## Exercise directions
Please output every entry below exactly as written, leaving out any pictures.

Data extracted from a collection:
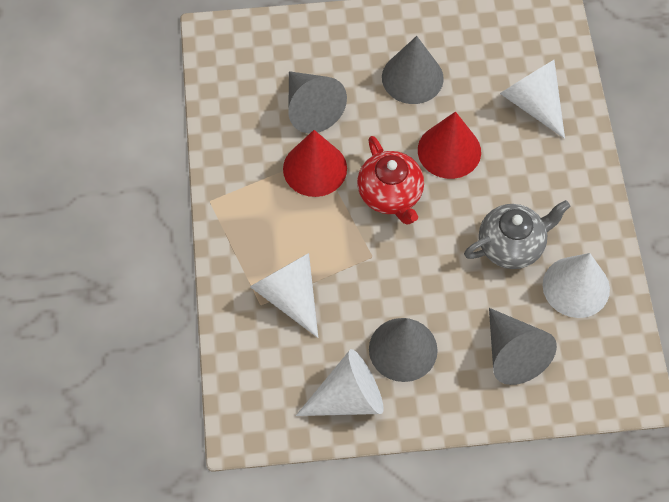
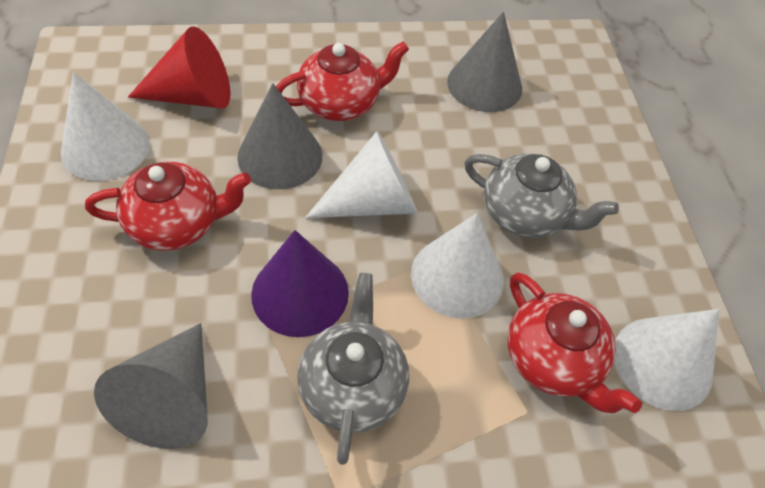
grey cone: 4 -> 3
grey teapot: 1 -> 2
purple cone: 0 -> 1
red cone: 2 -> 1
red teapot: 1 -> 3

## Finished task
grey cone: 4 -> 3
grey teapot: 1 -> 2
purple cone: 0 -> 1
red cone: 2 -> 1
red teapot: 1 -> 3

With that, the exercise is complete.